*ABOUT THIS EXERCISE:*
In the entries below, find the line with "C208: 2.2uF (GND, VSW) -> 4.7nF (GND, VSW)" and the line with "U3 pin ON: VS -> GND". Print those two and everything between them exactly, and nothing else.

*DATA SUPPLIED:*
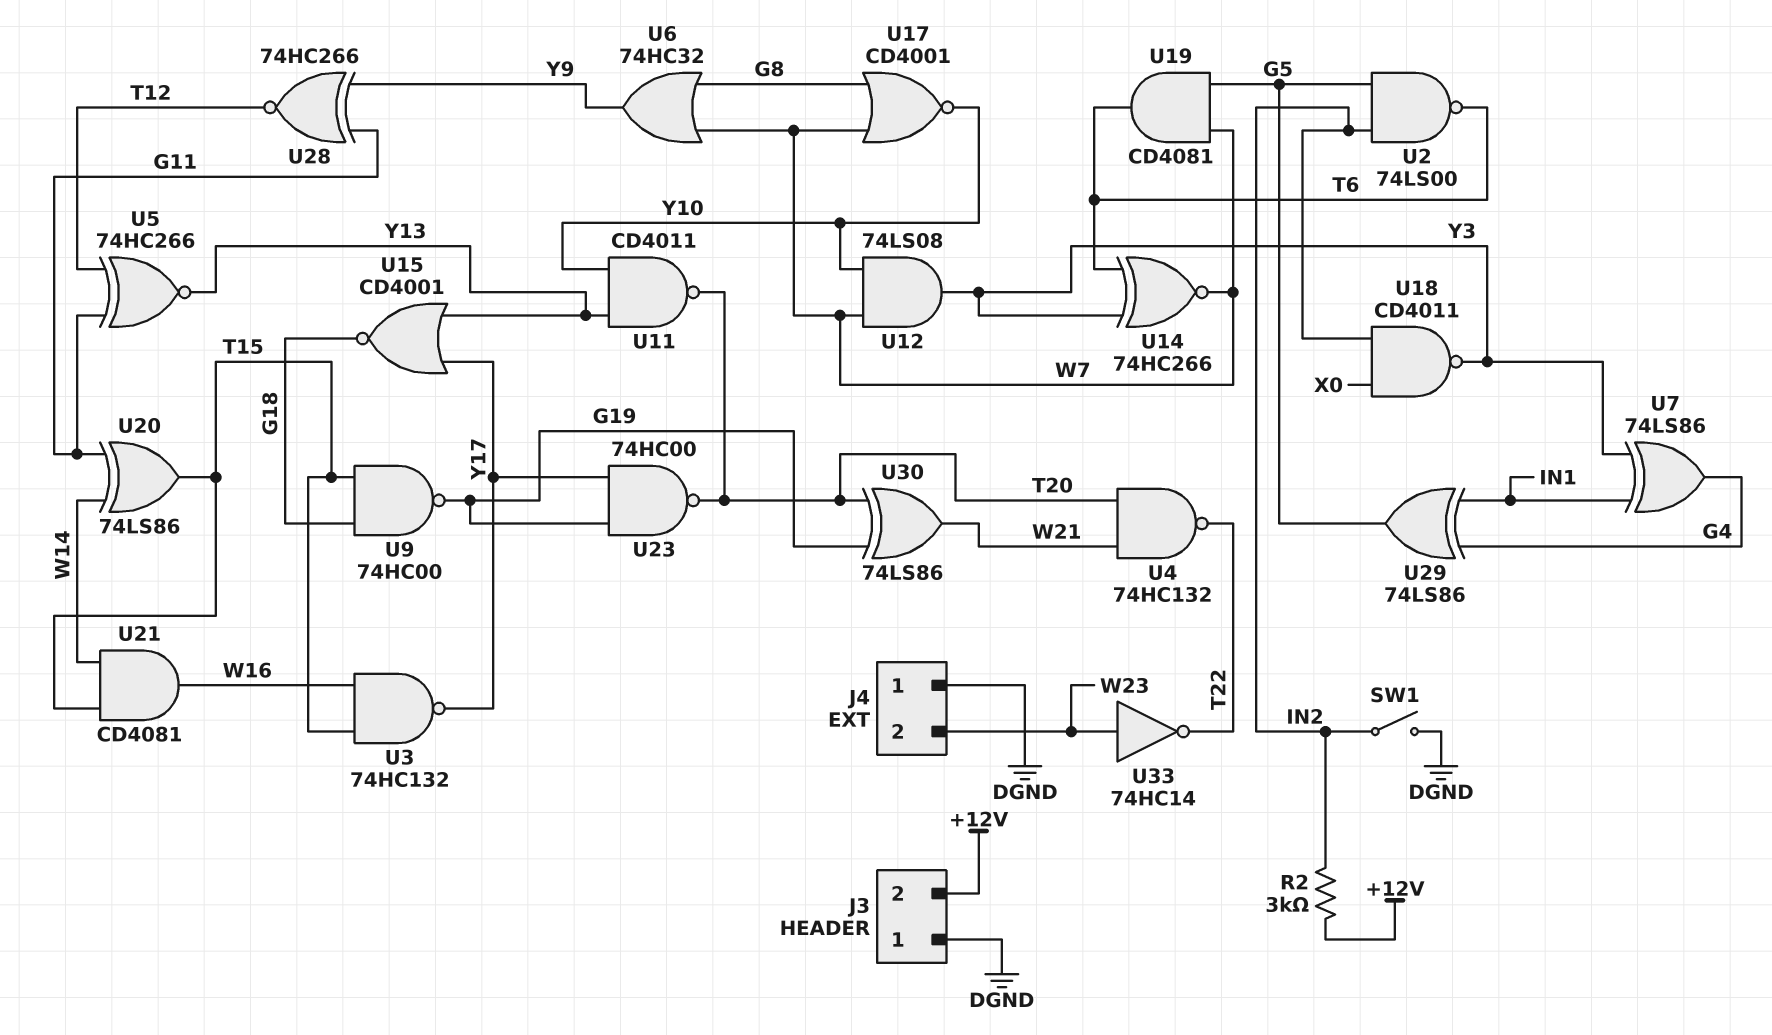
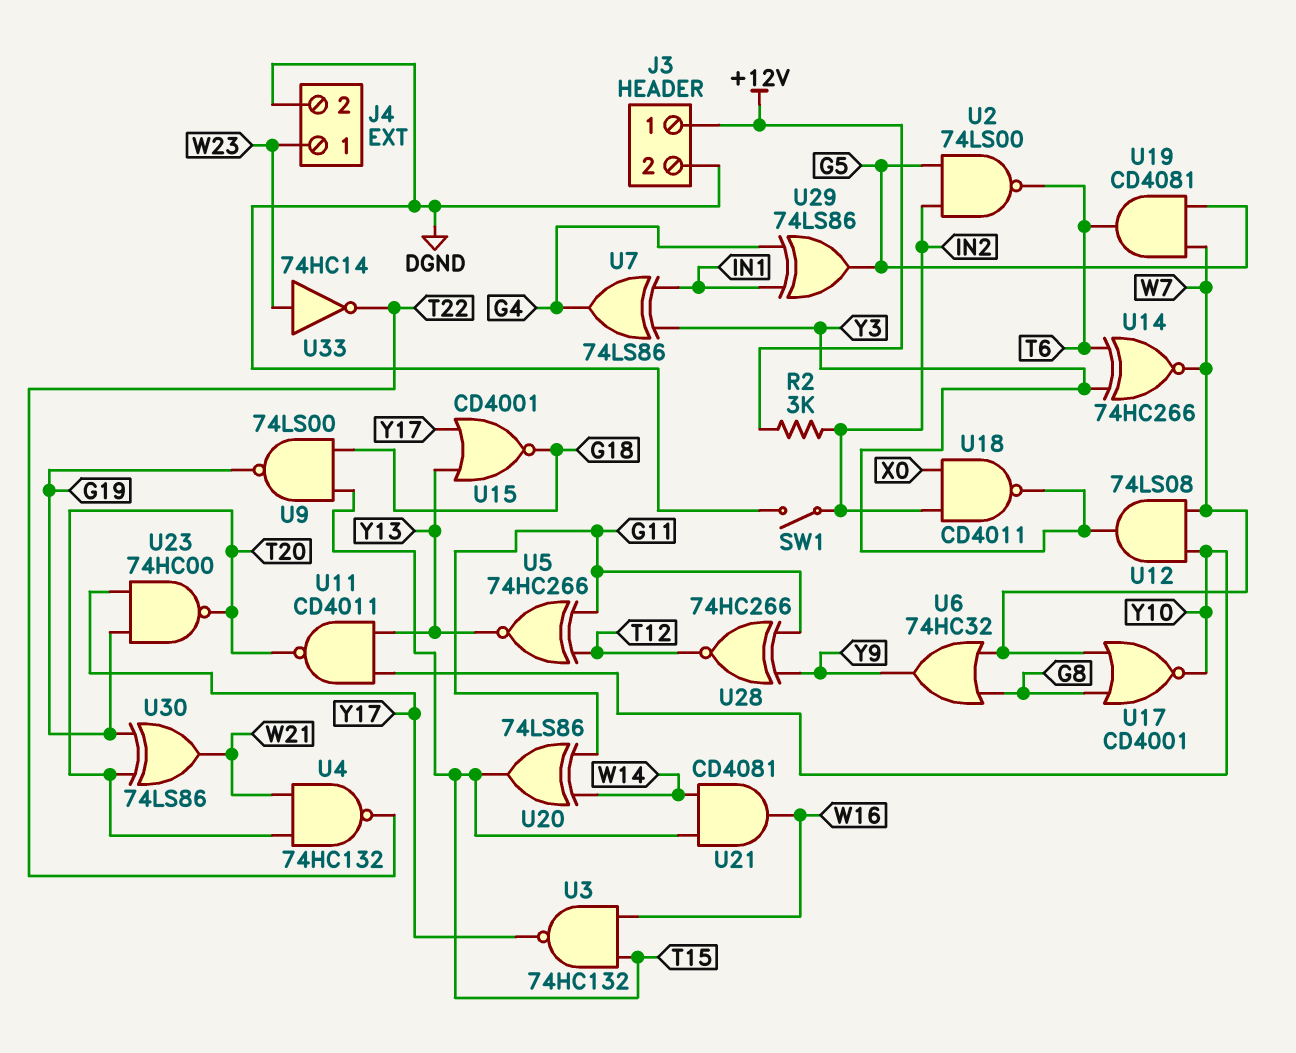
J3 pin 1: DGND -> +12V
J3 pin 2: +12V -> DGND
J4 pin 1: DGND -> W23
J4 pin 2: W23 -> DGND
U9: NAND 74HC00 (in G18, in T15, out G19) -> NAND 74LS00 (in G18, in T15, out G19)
...
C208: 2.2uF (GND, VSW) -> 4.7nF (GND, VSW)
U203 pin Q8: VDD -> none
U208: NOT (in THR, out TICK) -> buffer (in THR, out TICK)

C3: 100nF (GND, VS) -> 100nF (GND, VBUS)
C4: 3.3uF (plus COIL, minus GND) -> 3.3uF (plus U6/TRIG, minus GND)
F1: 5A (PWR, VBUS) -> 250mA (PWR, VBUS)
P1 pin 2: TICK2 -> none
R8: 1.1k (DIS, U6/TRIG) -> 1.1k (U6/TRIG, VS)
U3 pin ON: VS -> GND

*REPLY:*
C208: 2.2uF (GND, VSW) -> 4.7nF (GND, VSW)
U203 pin Q8: VDD -> none
U208: NOT (in THR, out TICK) -> buffer (in THR, out TICK)

C3: 100nF (GND, VS) -> 100nF (GND, VBUS)
C4: 3.3uF (plus COIL, minus GND) -> 3.3uF (plus U6/TRIG, minus GND)
F1: 5A (PWR, VBUS) -> 250mA (PWR, VBUS)
P1 pin 2: TICK2 -> none
R8: 1.1k (DIS, U6/TRIG) -> 1.1k (U6/TRIG, VS)
U3 pin ON: VS -> GND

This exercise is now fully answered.